Reproduce the listing below word for word, from its first line up to and including the line with "Canberra: 4:29 -> 5:12".

Data excerpts
◆ ◆ ◆ ◆
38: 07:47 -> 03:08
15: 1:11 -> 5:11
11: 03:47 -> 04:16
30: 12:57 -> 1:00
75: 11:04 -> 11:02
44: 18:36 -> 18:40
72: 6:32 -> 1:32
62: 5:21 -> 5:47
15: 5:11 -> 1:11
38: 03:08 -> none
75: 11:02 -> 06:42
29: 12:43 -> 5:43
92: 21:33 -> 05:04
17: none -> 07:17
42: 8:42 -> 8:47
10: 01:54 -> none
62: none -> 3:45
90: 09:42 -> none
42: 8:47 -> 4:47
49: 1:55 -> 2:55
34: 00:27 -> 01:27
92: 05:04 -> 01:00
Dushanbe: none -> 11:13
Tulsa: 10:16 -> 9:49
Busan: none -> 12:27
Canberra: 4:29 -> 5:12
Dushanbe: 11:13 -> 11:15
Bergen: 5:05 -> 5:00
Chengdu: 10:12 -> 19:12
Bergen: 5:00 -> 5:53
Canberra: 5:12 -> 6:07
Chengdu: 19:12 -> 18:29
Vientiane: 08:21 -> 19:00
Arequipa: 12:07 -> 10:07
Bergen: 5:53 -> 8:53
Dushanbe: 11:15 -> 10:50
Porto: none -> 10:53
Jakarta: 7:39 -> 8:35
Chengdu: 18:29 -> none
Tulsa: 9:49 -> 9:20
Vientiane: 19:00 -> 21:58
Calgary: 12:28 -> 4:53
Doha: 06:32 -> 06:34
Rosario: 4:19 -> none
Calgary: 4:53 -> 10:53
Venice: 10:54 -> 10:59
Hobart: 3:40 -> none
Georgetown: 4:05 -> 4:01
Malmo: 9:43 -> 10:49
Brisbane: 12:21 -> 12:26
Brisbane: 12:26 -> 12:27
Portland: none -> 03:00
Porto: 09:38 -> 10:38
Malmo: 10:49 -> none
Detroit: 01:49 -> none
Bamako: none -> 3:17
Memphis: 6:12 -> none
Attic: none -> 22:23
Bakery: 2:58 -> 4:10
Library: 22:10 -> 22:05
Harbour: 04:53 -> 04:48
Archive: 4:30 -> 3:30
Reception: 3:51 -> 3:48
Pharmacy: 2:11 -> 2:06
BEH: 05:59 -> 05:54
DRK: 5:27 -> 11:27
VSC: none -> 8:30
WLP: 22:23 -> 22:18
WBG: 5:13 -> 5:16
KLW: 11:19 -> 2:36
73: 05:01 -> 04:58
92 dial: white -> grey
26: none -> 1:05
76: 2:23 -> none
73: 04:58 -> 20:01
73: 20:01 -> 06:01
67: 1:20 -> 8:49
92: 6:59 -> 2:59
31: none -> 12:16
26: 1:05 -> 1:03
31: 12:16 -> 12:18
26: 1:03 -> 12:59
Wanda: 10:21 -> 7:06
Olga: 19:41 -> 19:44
◆ ◆ ◆ ◆
:: REPLY ::
38: 07:47 -> 03:08
15: 1:11 -> 5:11
11: 03:47 -> 04:16
30: 12:57 -> 1:00
75: 11:04 -> 11:02
44: 18:36 -> 18:40
72: 6:32 -> 1:32
62: 5:21 -> 5:47
15: 5:11 -> 1:11
38: 03:08 -> none
75: 11:02 -> 06:42
29: 12:43 -> 5:43
92: 21:33 -> 05:04
17: none -> 07:17
42: 8:42 -> 8:47
10: 01:54 -> none
62: none -> 3:45
90: 09:42 -> none
42: 8:47 -> 4:47
49: 1:55 -> 2:55
34: 00:27 -> 01:27
92: 05:04 -> 01:00
Dushanbe: none -> 11:13
Tulsa: 10:16 -> 9:49
Busan: none -> 12:27
Canberra: 4:29 -> 5:12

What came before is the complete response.